_TASK DETAILS:_ With the pictures removed, write out the data below exactly.

─── MATERIAL FOR THIS EXERCISE ───

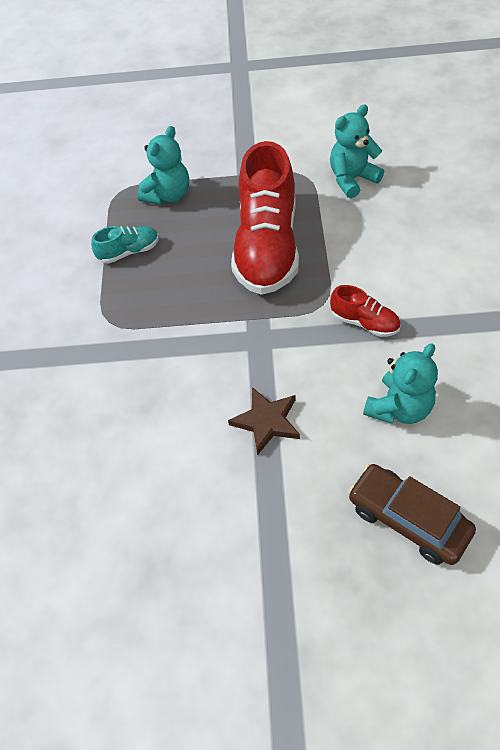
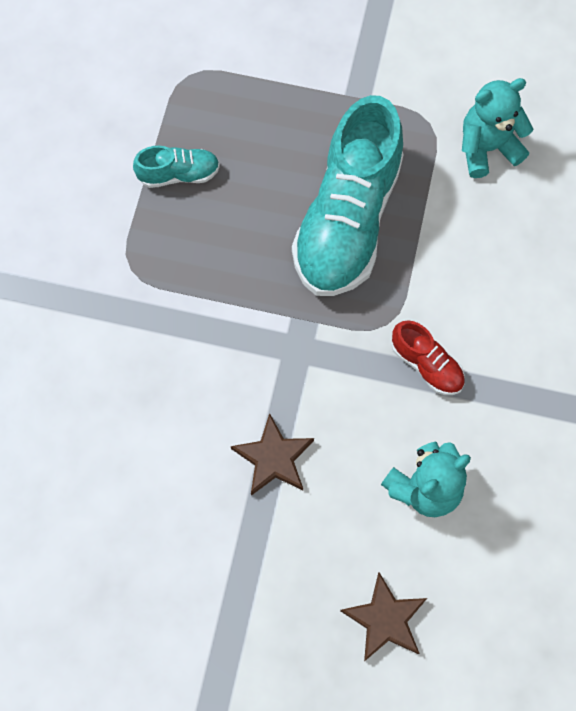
camera: 10 degrees right, 15 degrees up
(168, 195) = (249, 100): turquoise teddy bear -> none
(267, 247) = (347, 220): red shoe -> turquoise shoe
(408, 519) = (385, 619): brown car -> brown star

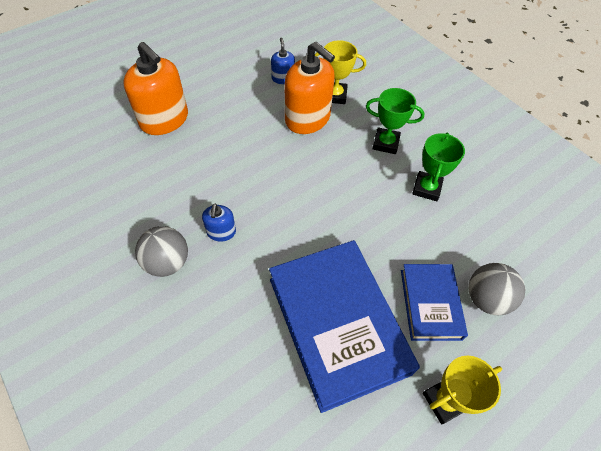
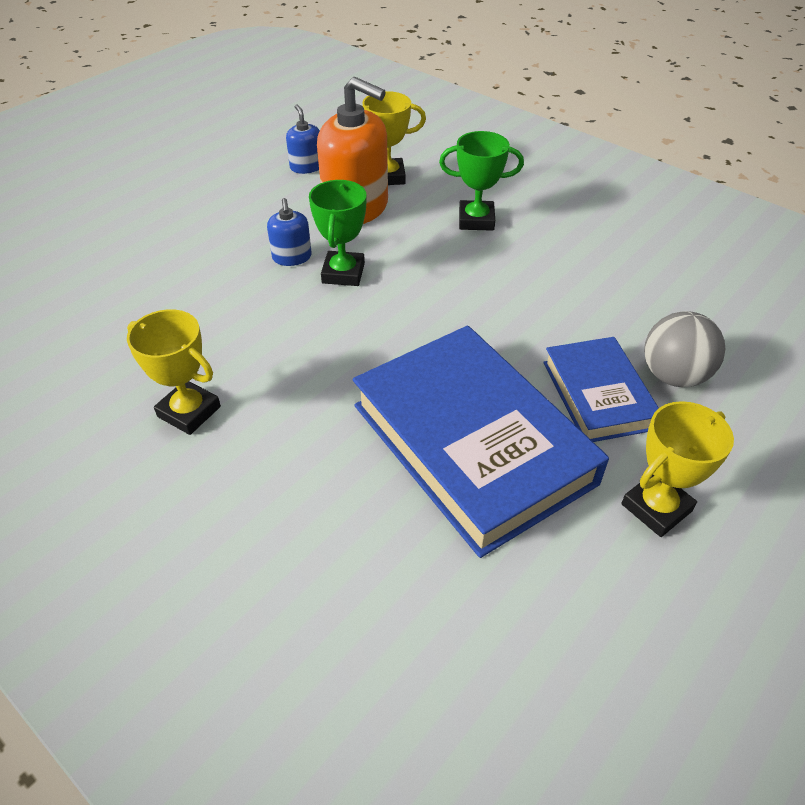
camera: 10 degrees left, 10 degrees down
(164, 120) = (140, 238): orange soap dispenser -> none
(167, 262) = (189, 411): grey ball -> yellow trophy
(221, 232) = (263, 360): blue soap dispenser -> blue soap dispenser (292, 257)
(426, 188) = (549, 262): green trophy -> green trophy (343, 273)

───

_RESPONSE:_
camera: 10 degrees right, 15 degrees up
(168, 195) = (249, 100): turquoise teddy bear -> none
(267, 247) = (347, 220): red shoe -> turquoise shoe
(408, 519) = (385, 619): brown car -> brown star

camera: 10 degrees left, 10 degrees down
(164, 120) = (140, 238): orange soap dispenser -> none
(167, 262) = (189, 411): grey ball -> yellow trophy
(221, 232) = (263, 360): blue soap dispenser -> blue soap dispenser (292, 257)
(426, 188) = (549, 262): green trophy -> green trophy (343, 273)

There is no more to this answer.